(Text and element pointing rows)
═══

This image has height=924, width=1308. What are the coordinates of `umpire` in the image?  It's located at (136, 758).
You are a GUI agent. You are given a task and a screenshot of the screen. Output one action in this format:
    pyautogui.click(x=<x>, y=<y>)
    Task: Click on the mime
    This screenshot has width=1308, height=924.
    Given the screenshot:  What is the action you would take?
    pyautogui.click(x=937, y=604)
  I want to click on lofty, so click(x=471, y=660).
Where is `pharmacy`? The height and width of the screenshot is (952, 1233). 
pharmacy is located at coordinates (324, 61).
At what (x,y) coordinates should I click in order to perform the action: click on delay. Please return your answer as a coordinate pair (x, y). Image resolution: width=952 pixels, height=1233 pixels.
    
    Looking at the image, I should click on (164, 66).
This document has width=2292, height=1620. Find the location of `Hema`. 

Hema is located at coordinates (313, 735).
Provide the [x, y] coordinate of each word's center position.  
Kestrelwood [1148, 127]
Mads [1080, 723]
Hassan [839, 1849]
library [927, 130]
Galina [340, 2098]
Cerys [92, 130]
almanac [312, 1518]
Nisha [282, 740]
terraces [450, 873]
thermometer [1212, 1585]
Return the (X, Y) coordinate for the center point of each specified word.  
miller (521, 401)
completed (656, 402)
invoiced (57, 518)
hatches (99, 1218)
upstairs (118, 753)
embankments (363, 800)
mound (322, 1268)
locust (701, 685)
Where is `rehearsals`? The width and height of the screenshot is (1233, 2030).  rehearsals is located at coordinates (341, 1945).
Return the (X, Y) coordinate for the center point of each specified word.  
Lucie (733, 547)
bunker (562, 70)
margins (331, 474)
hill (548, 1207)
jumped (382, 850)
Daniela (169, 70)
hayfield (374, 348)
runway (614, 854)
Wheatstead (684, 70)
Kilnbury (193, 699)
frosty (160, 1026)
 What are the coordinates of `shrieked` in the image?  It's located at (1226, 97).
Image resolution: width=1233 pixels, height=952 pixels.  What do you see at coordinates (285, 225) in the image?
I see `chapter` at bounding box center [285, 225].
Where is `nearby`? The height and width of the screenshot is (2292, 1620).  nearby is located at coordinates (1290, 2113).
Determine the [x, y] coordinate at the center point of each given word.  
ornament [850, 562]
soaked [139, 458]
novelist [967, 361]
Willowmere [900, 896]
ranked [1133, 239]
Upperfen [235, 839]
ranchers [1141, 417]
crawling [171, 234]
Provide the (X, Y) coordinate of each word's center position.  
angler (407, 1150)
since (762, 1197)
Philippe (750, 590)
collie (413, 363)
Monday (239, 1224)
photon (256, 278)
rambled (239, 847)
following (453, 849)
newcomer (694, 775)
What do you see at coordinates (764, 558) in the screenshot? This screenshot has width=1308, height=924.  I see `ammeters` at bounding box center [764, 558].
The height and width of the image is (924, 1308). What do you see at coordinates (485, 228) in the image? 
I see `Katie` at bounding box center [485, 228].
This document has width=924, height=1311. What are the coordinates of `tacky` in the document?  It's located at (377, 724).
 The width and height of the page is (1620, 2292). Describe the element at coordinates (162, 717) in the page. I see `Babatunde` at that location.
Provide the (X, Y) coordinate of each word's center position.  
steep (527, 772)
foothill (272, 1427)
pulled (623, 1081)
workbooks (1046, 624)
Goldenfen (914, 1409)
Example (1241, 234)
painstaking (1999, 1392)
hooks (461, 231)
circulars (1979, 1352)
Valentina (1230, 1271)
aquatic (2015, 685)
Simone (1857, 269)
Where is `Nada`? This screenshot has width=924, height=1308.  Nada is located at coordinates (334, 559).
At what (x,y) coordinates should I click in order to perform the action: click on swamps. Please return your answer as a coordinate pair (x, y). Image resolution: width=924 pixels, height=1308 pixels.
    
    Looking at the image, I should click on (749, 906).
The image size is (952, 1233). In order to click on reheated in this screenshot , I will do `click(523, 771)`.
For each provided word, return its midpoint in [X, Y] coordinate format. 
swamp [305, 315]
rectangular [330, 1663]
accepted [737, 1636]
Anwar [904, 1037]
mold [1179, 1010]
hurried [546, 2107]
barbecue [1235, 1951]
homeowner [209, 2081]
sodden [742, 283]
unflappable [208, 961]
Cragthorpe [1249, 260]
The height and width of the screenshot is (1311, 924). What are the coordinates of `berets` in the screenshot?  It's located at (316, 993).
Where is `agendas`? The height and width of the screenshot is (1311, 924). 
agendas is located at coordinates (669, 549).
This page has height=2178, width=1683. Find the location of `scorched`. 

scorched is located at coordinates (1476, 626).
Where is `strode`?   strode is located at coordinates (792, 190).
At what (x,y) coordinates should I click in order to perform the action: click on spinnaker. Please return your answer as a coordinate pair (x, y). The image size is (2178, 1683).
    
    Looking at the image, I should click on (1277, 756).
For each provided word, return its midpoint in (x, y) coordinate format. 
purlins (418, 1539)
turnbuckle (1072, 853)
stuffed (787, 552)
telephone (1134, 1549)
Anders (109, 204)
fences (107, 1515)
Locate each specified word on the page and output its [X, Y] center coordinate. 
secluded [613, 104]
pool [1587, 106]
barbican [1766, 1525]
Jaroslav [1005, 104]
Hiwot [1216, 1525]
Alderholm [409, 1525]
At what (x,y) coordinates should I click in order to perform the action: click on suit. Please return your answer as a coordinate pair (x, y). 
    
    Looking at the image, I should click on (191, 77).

═══

WHAT YOU WILL DO: Output every row above again, word for word, with nothing changed.

RESULT FOR THIS EXERCISE:
This image has height=924, width=1308. What are the coordinates of `umpire` in the image?  It's located at (136, 758).
You are a GUI agent. You are given a task and a screenshot of the screen. Output one action in this format:
    pyautogui.click(x=<x>, y=<y>)
    Task: Click on the mime
    This screenshot has width=1308, height=924.
    Given the screenshot:  What is the action you would take?
    pyautogui.click(x=937, y=604)
  I want to click on lofty, so click(x=471, y=660).
Where is `pharmacy`? The height and width of the screenshot is (952, 1233). 
pharmacy is located at coordinates (324, 61).
At what (x,y) coordinates should I click in order to perform the action: click on delay. Please return your answer as a coordinate pair (x, y). Image resolution: width=952 pixels, height=1233 pixels.
    
    Looking at the image, I should click on (164, 66).
This document has width=2292, height=1620. Find the location of `Hema`. 

Hema is located at coordinates (313, 735).
Provide the [x, y] coordinate of each word's center position.  
Kestrelwood [1148, 127]
Mads [1080, 723]
Hassan [839, 1849]
library [927, 130]
Galina [340, 2098]
Cerys [92, 130]
almanac [312, 1518]
Nisha [282, 740]
terraces [450, 873]
thermometer [1212, 1585]
Return the (X, Y) coordinate for the center point of each specified word.  
miller (521, 401)
completed (656, 402)
invoiced (57, 518)
hatches (99, 1218)
upstairs (118, 753)
embankments (363, 800)
mound (322, 1268)
locust (701, 685)
Where is `rehearsals`? The width and height of the screenshot is (1233, 2030).  rehearsals is located at coordinates (341, 1945).
Return the (X, Y) coordinate for the center point of each specified word.  
Lucie (733, 547)
bunker (562, 70)
margins (331, 474)
hill (548, 1207)
jumped (382, 850)
Daniela (169, 70)
hayfield (374, 348)
runway (614, 854)
Wheatstead (684, 70)
Kilnbury (193, 699)
frosty (160, 1026)
 What are the coordinates of `shrieked` in the image?  It's located at (1226, 97).
Image resolution: width=1233 pixels, height=952 pixels.  What do you see at coordinates (285, 225) in the image?
I see `chapter` at bounding box center [285, 225].
Where is `nearby`? The height and width of the screenshot is (2292, 1620).  nearby is located at coordinates (1290, 2113).
Determine the [x, y] coordinate at the center point of each given word.  
ornament [850, 562]
soaked [139, 458]
novelist [967, 361]
Willowmere [900, 896]
ranked [1133, 239]
Upperfen [235, 839]
ranchers [1141, 417]
crawling [171, 234]
Provide the (X, Y) coordinate of each word's center position.  
angler (407, 1150)
since (762, 1197)
Philippe (750, 590)
collie (413, 363)
Monday (239, 1224)
photon (256, 278)
rambled (239, 847)
following (453, 849)
newcomer (694, 775)
What do you see at coordinates (764, 558) in the screenshot? This screenshot has width=1308, height=924.  I see `ammeters` at bounding box center [764, 558].
The height and width of the image is (924, 1308). What do you see at coordinates (485, 228) in the image? 
I see `Katie` at bounding box center [485, 228].
This document has width=924, height=1311. What are the coordinates of `tacky` in the document?  It's located at (377, 724).
 The width and height of the page is (1620, 2292). Describe the element at coordinates (162, 717) in the page. I see `Babatunde` at that location.
Provide the (X, Y) coordinate of each word's center position.  
steep (527, 772)
foothill (272, 1427)
pulled (623, 1081)
workbooks (1046, 624)
Goldenfen (914, 1409)
Example (1241, 234)
painstaking (1999, 1392)
hooks (461, 231)
circulars (1979, 1352)
Valentina (1230, 1271)
aquatic (2015, 685)
Simone (1857, 269)
Where is `Nada`? This screenshot has width=924, height=1308.  Nada is located at coordinates (334, 559).
At what (x,y) coordinates should I click in order to perform the action: click on swamps. Please return your answer as a coordinate pair (x, y). Image resolution: width=924 pixels, height=1308 pixels.
    
    Looking at the image, I should click on (749, 906).
The image size is (952, 1233). In order to click on reheated in this screenshot , I will do `click(523, 771)`.
For each provided word, return its midpoint in [X, Y] coordinate format. 
swamp [305, 315]
rectangular [330, 1663]
accepted [737, 1636]
Anwar [904, 1037]
mold [1179, 1010]
hurried [546, 2107]
barbecue [1235, 1951]
homeowner [209, 2081]
sodden [742, 283]
unflappable [208, 961]
Cragthorpe [1249, 260]
The height and width of the screenshot is (1311, 924). What are the coordinates of `berets` in the screenshot?  It's located at (316, 993).
Where is `agendas`? The height and width of the screenshot is (1311, 924). 
agendas is located at coordinates (669, 549).
This page has height=2178, width=1683. Find the location of `scorched`. 

scorched is located at coordinates (1476, 626).
Where is `strode`?   strode is located at coordinates (792, 190).
At what (x,y) coordinates should I click in order to perform the action: click on spinnaker. Please return your answer as a coordinate pair (x, y). The image size is (2178, 1683).
    
    Looking at the image, I should click on (1277, 756).
For each provided word, return its midpoint in (x, y) coordinate format. 
purlins (418, 1539)
turnbuckle (1072, 853)
stuffed (787, 552)
telephone (1134, 1549)
Anders (109, 204)
fences (107, 1515)
Locate each specified word on the page and output its [X, Y] center coordinate. 
secluded [613, 104]
pool [1587, 106]
barbican [1766, 1525]
Jaroslav [1005, 104]
Hiwot [1216, 1525]
Alderholm [409, 1525]
At what (x,y) coordinates should I click in order to perform the action: click on suit. Please return your answer as a coordinate pair (x, y). 
    
    Looking at the image, I should click on (191, 77).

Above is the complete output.